- [What to work on]: Please retype every record below exactly, leaving the pictures out.

- [Information given]:
◇ ◇ ◇ ◇ ◇

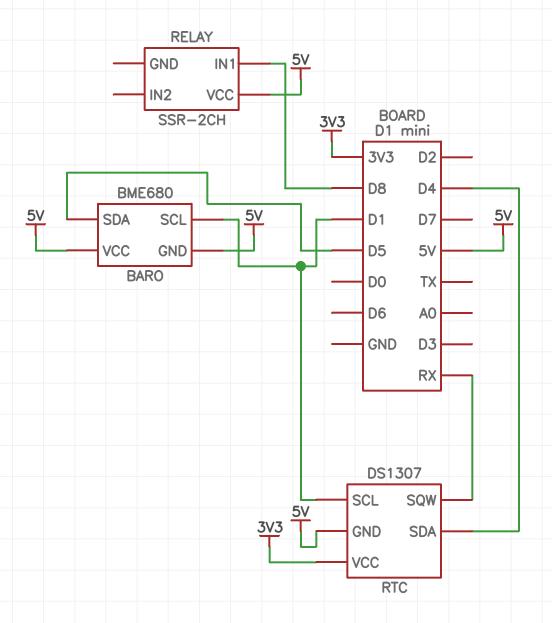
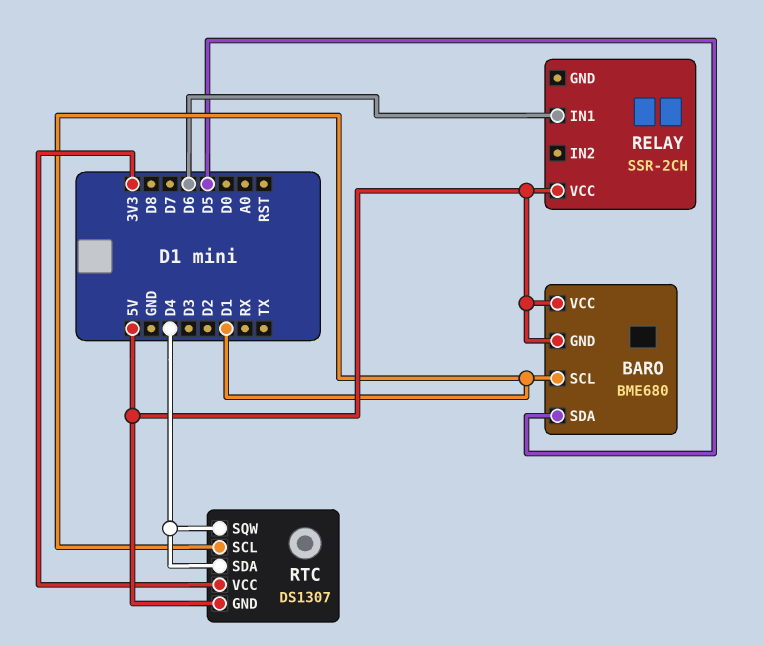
RELAY pin IN1: D8 -> D6
RTC pin SQW: RX -> D4

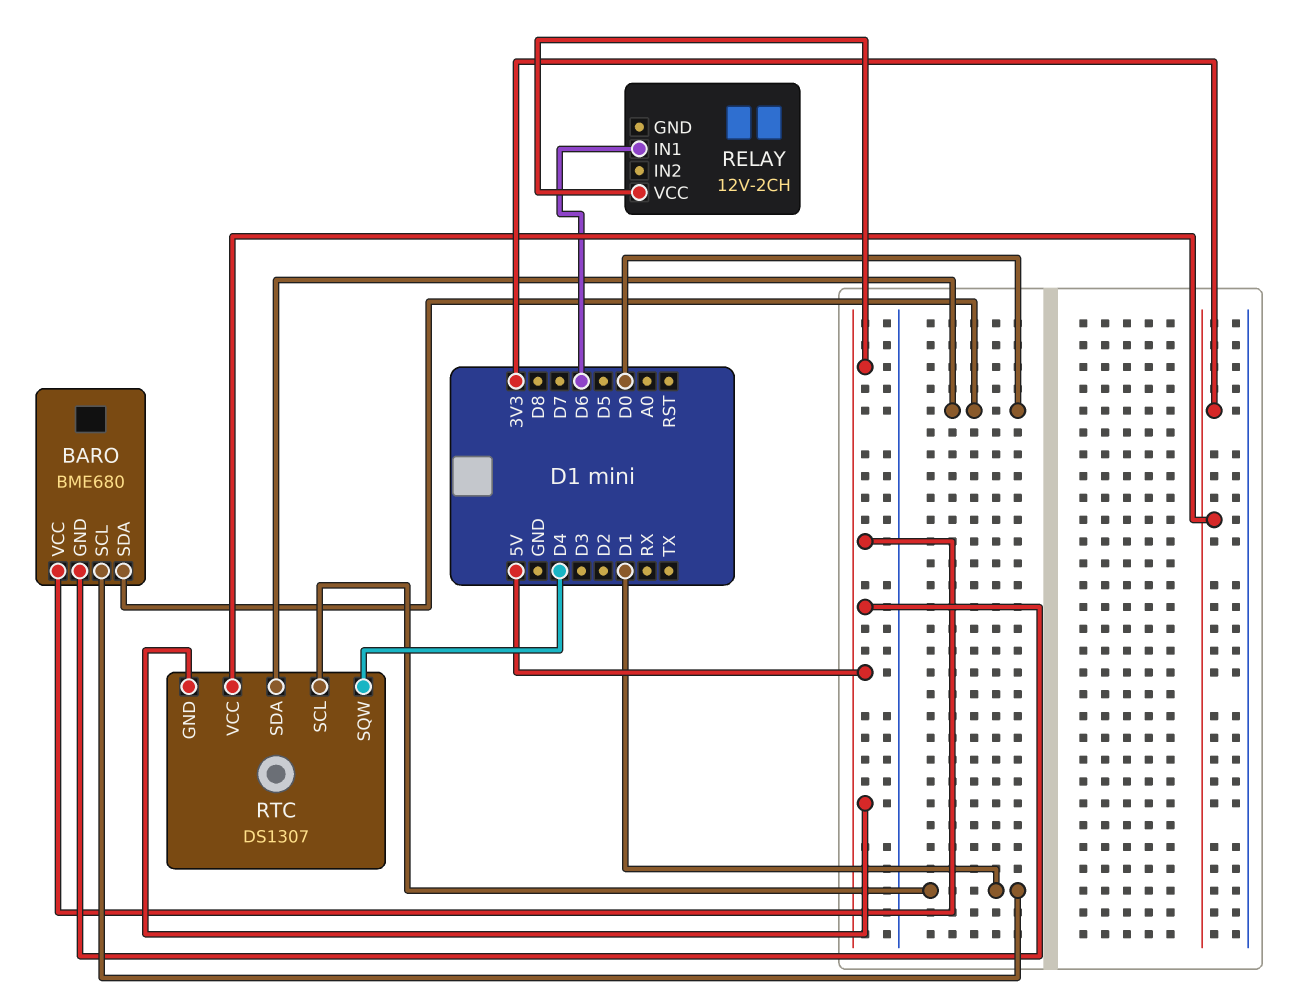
BARO pin SDA: D5 -> D0
RELAY: SSR-2CH -> 12V-2CH
RTC pin SDA: D4 -> D0

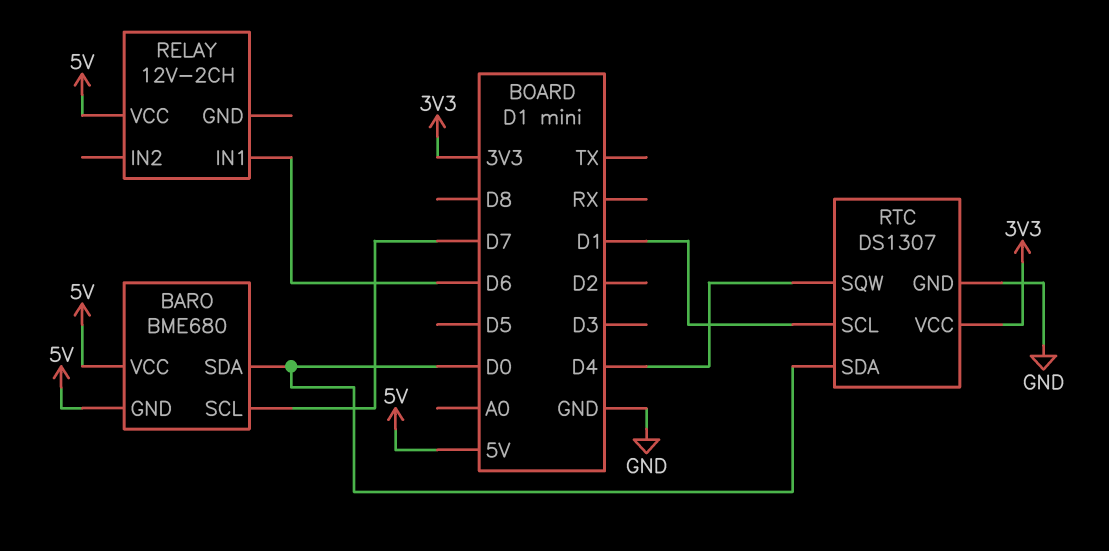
BARO pin SCL: D1 -> D7
RTC pin GND: 5V -> GND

◇ ◇ ◇ ◇ ◇

- [Task response]:
RELAY pin IN1: D8 -> D6
RTC pin SQW: RX -> D4

BARO pin SDA: D5 -> D0
RELAY: SSR-2CH -> 12V-2CH
RTC pin SDA: D4 -> D0

BARO pin SCL: D1 -> D7
RTC pin GND: 5V -> GND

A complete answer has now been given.